Task data Start Marker
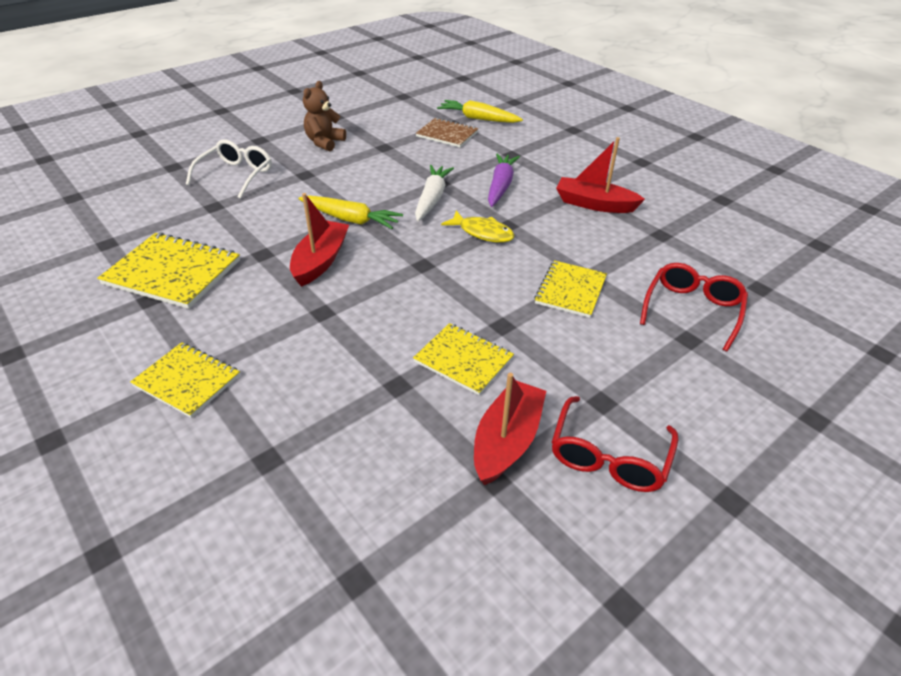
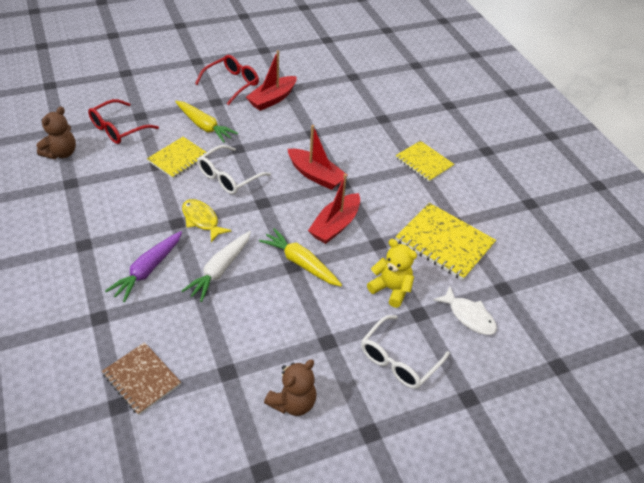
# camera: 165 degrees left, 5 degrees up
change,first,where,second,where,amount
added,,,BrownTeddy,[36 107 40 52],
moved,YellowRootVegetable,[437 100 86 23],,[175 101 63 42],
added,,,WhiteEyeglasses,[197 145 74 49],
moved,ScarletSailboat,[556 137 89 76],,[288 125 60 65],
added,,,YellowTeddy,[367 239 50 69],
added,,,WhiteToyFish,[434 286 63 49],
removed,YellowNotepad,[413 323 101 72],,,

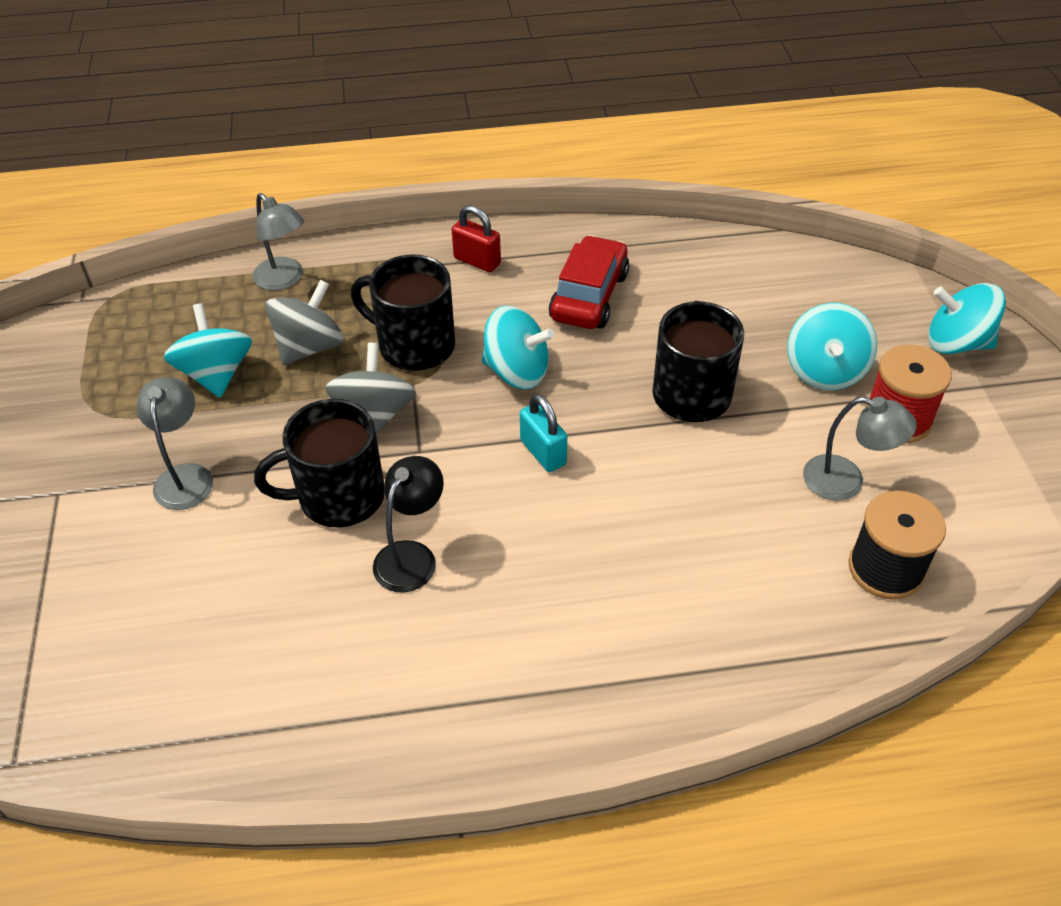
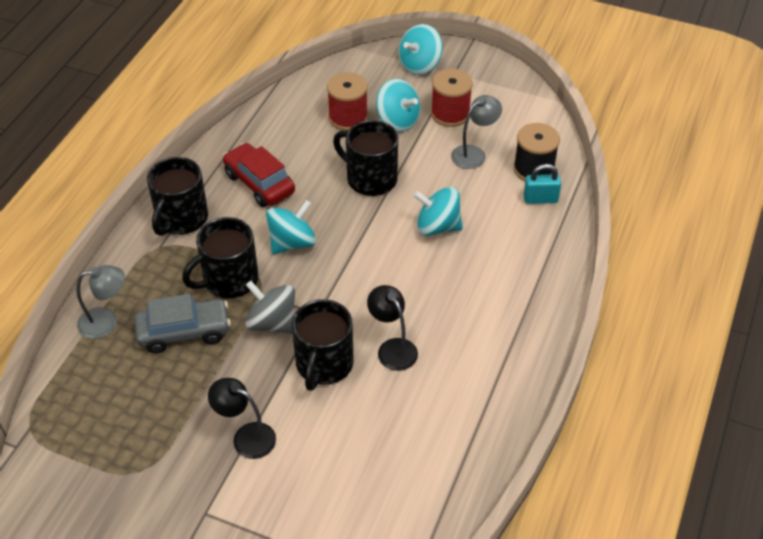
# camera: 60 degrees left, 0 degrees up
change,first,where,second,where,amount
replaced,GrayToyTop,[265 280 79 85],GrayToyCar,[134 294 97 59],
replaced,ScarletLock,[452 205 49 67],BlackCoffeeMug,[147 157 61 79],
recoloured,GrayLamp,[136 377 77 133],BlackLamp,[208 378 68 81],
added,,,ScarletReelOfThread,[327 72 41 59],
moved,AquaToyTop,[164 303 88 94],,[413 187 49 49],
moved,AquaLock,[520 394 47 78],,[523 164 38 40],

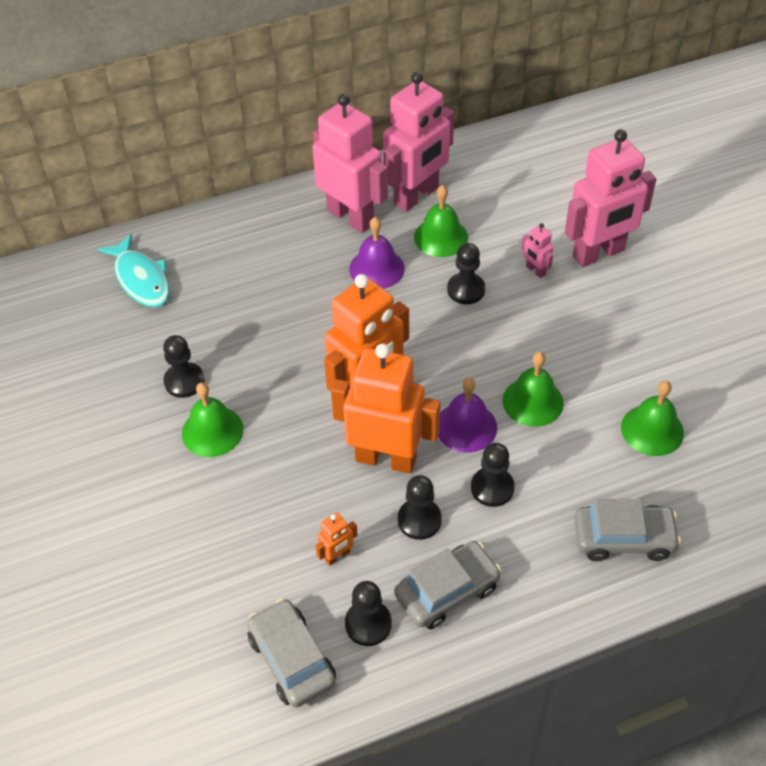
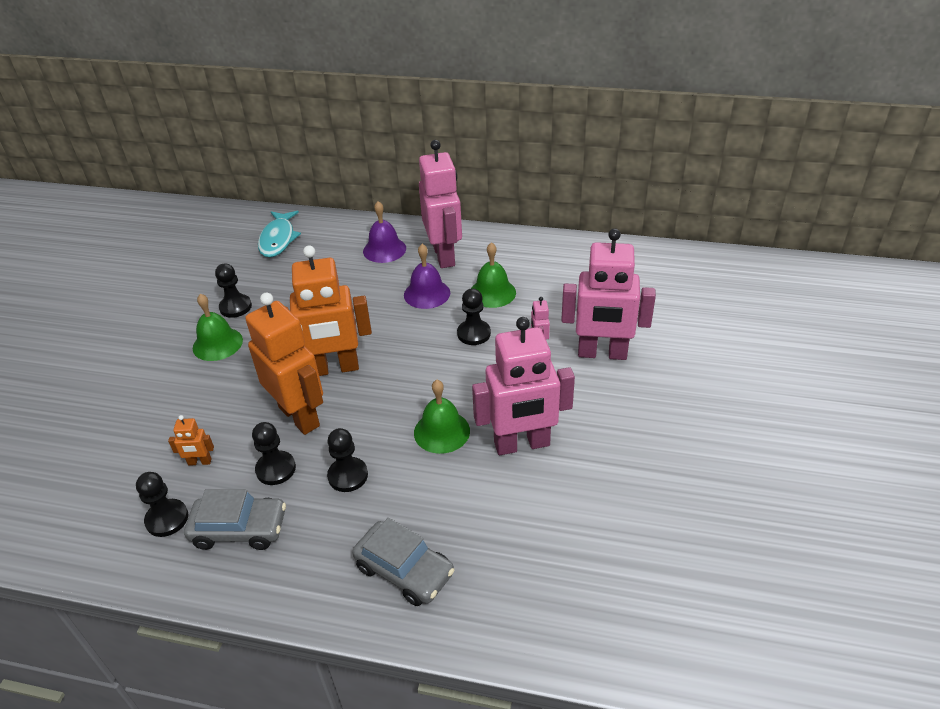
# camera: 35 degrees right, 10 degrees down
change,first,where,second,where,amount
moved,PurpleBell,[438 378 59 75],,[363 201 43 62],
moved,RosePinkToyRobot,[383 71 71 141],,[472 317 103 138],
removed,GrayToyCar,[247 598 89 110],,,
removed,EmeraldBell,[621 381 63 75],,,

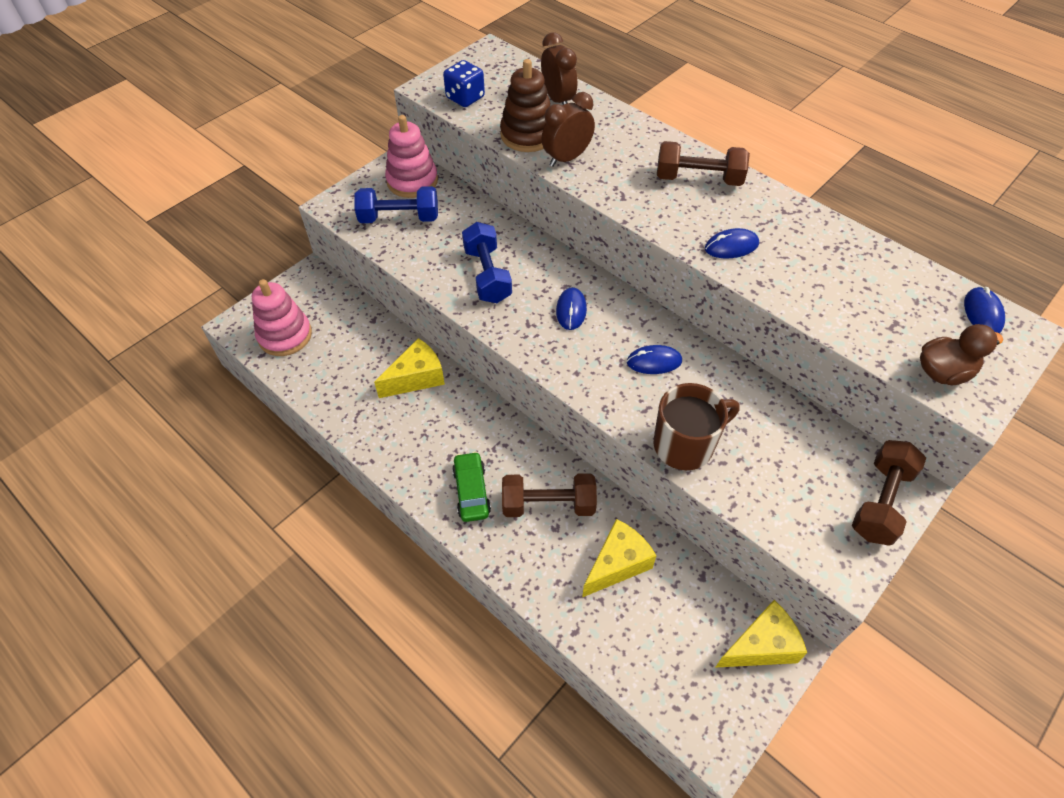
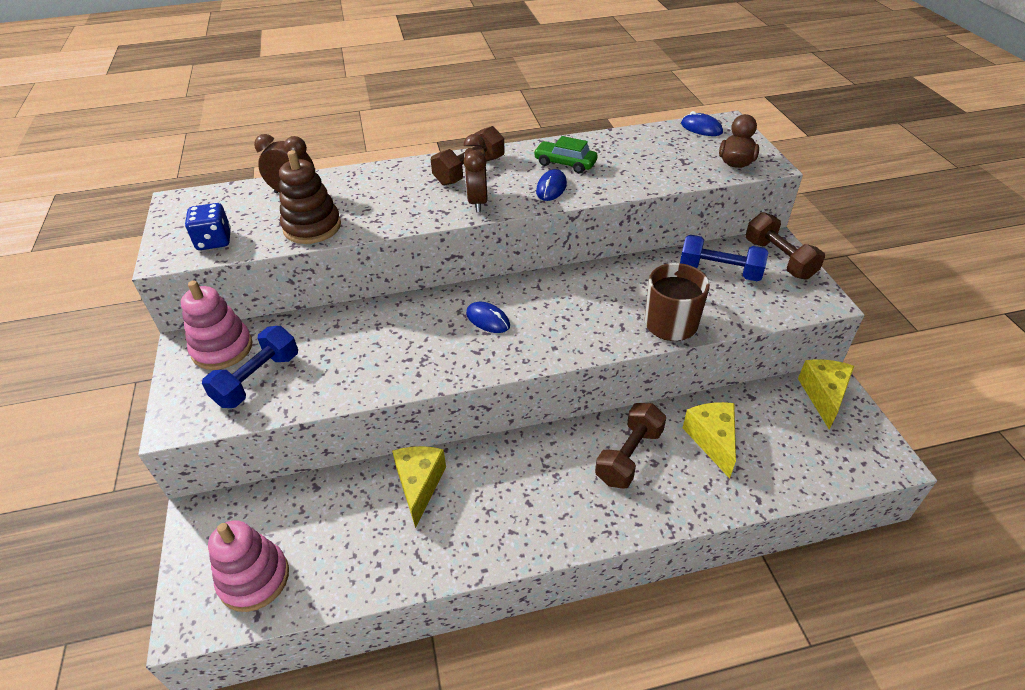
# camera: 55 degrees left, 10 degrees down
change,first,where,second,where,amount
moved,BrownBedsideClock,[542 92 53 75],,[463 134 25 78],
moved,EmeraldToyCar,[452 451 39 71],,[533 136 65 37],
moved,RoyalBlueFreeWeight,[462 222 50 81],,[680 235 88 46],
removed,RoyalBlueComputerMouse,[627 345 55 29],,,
Task data End Marker
## [Exercise]
Write out the entries above in full and exactly; no pictures.

## [Solution for this exercise]
# camera: 165 degrees left, 5 degrees up
change,first,where,second,where,amount
added,,,BrownTeddy,[36 107 40 52],
moved,YellowRootVegetable,[437 100 86 23],,[175 101 63 42],
added,,,WhiteEyeglasses,[197 145 74 49],
moved,ScarletSailboat,[556 137 89 76],,[288 125 60 65],
added,,,YellowTeddy,[367 239 50 69],
added,,,WhiteToyFish,[434 286 63 49],
removed,YellowNotepad,[413 323 101 72],,,

# camera: 60 degrees left, 0 degrees up
change,first,where,second,where,amount
replaced,GrayToyTop,[265 280 79 85],GrayToyCar,[134 294 97 59],
replaced,ScarletLock,[452 205 49 67],BlackCoffeeMug,[147 157 61 79],
recoloured,GrayLamp,[136 377 77 133],BlackLamp,[208 378 68 81],
added,,,ScarletReelOfThread,[327 72 41 59],
moved,AquaToyTop,[164 303 88 94],,[413 187 49 49],
moved,AquaLock,[520 394 47 78],,[523 164 38 40],

# camera: 35 degrees right, 10 degrees down
change,first,where,second,where,amount
moved,PurpleBell,[438 378 59 75],,[363 201 43 62],
moved,RosePinkToyRobot,[383 71 71 141],,[472 317 103 138],
removed,GrayToyCar,[247 598 89 110],,,
removed,EmeraldBell,[621 381 63 75],,,

# camera: 55 degrees left, 10 degrees down
change,first,where,second,where,amount
moved,BrownBedsideClock,[542 92 53 75],,[463 134 25 78],
moved,EmeraldToyCar,[452 451 39 71],,[533 136 65 37],
moved,RoyalBlueFreeWeight,[462 222 50 81],,[680 235 88 46],
removed,RoyalBlueComputerMouse,[627 345 55 29],,,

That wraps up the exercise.